Work instruction:
Search the listing for the string "none" and copy every line that contains it.

[Start of section]

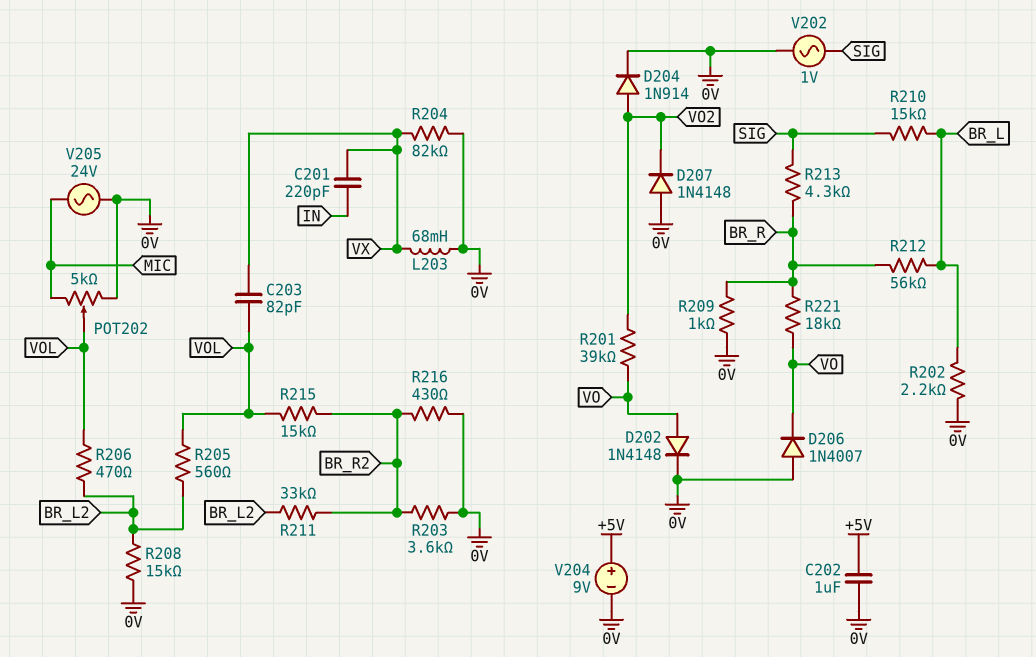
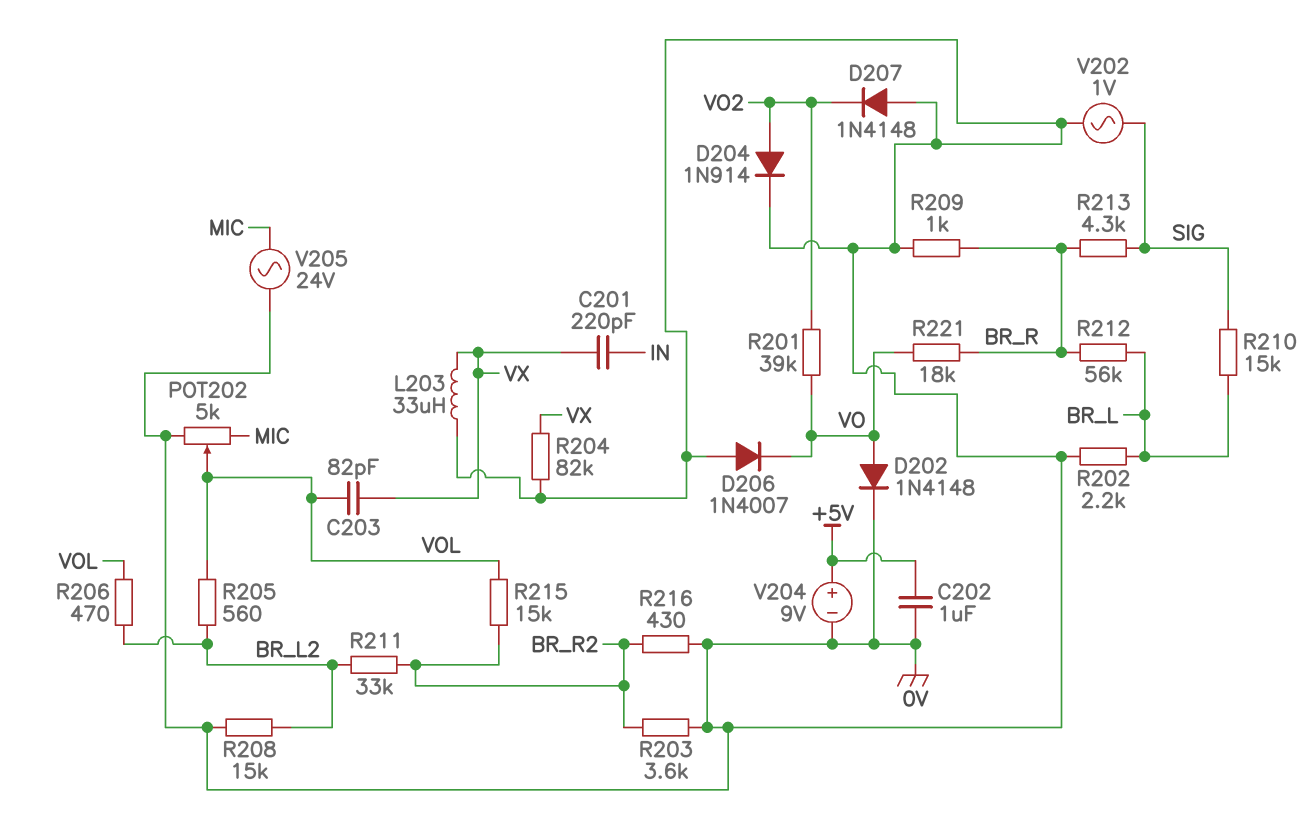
L203: 68mH (0V, VX) -> 33uH (0V, VX)

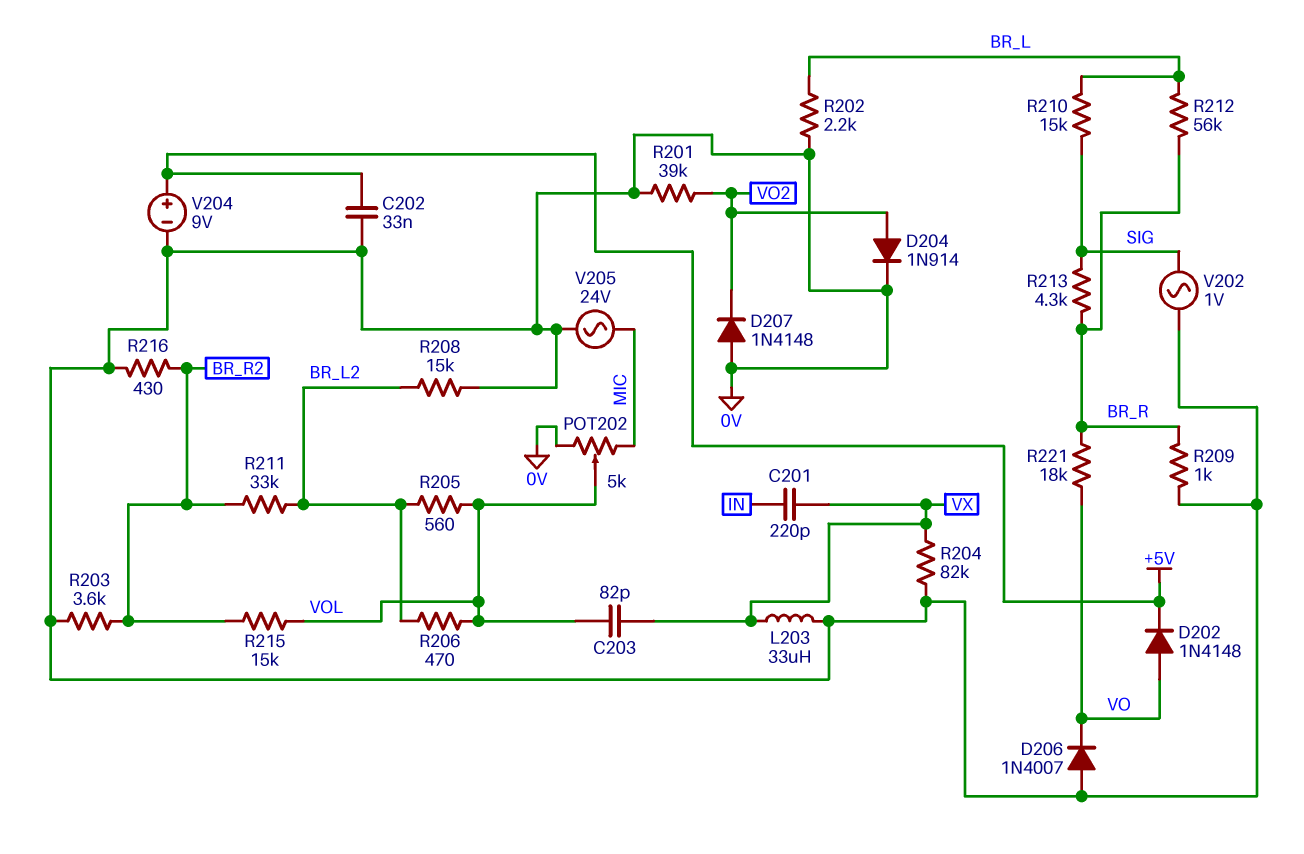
C202: 1uF (+5V, 0V) -> 33nF (+5V, 0V)
D202: diode 1N4148 (A VO, K 0V) -> diode 1N4148 (A VO, K +5V)
R201: 39k (VO, VO2) -> 39k (0V, VO2)

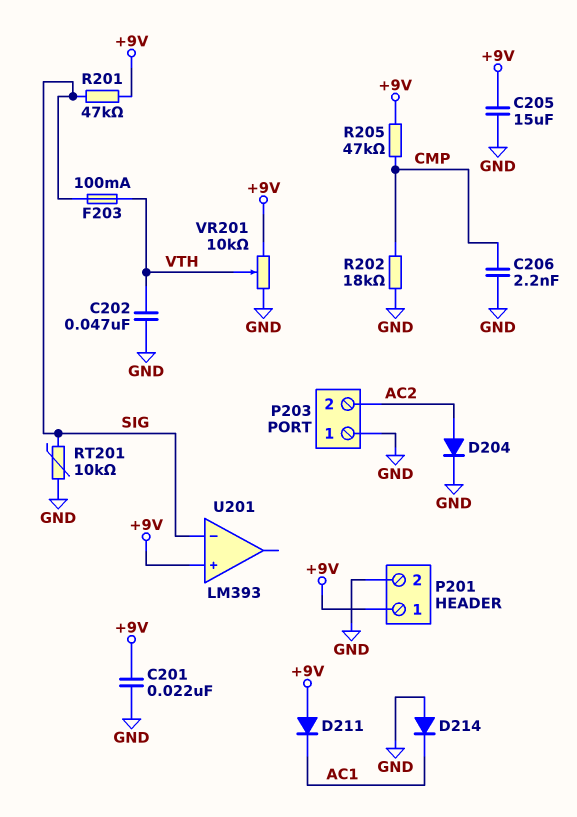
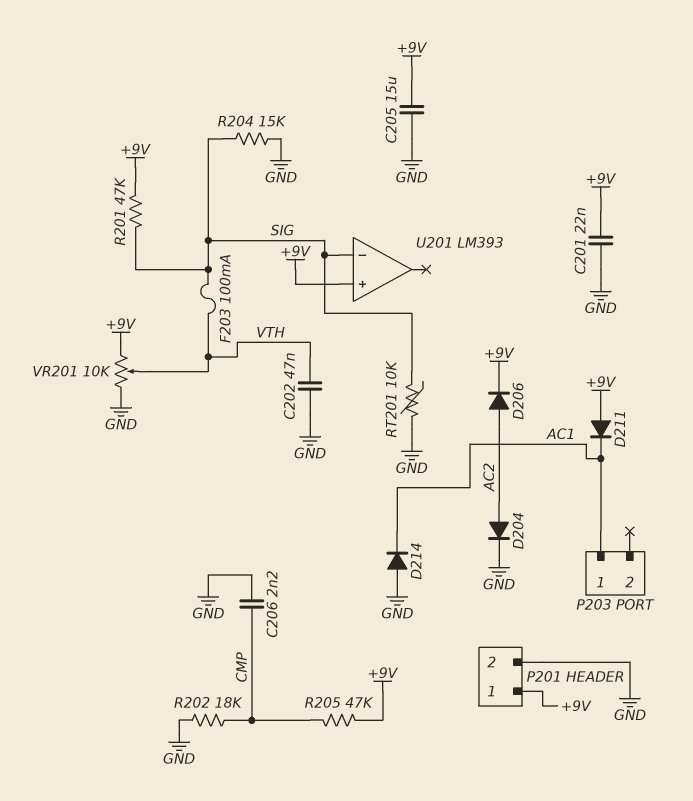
D206: none -> diode (A AC2, K +9V)
P203 pin 1: GND -> AC1
P203 pin 2: AC2 -> none
R204: none -> 15k (GND, SIG)

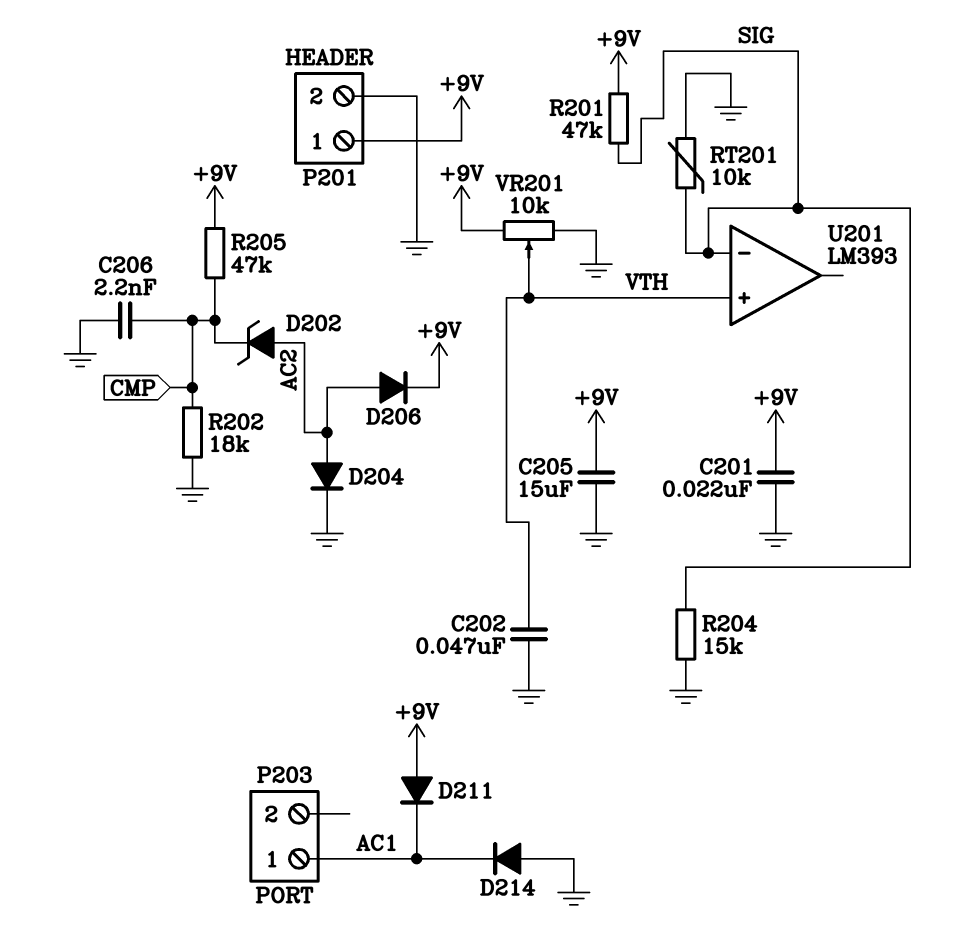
D202: none -> zener (A AC2, K CMP)
F203: 100mA (SIG, VTH) -> none
U201 pin in+: +9V -> VTH

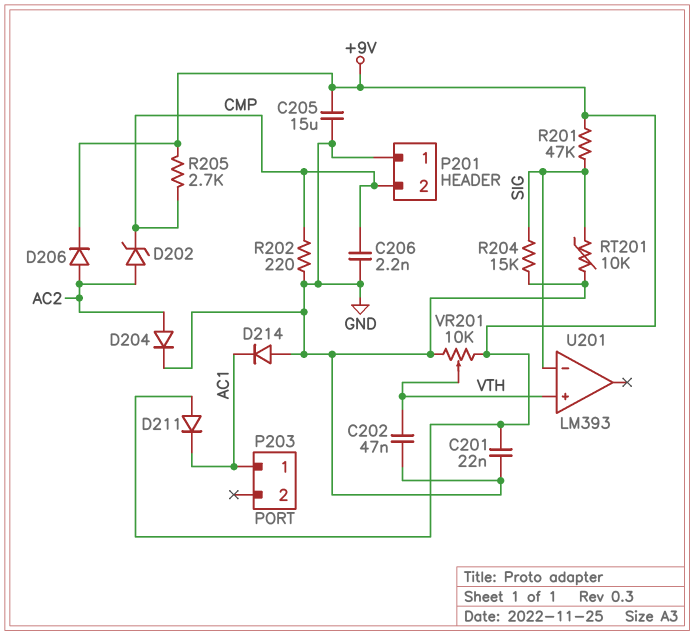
P201 pin 1: +9V -> GND
P201 pin 2: GND -> CMP
R202: 18k (CMP, GND) -> 220 (CMP, GND)
R205: 47k (+9V, CMP) -> 2.7k (+9V, CMP)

[End of section]

Result for this task:
D206: none -> diode (A AC2, K +9V)
P203 pin 2: AC2 -> none
R204: none -> 15k (GND, SIG)
D202: none -> zener (A AC2, K CMP)
F203: 100mA (SIG, VTH) -> none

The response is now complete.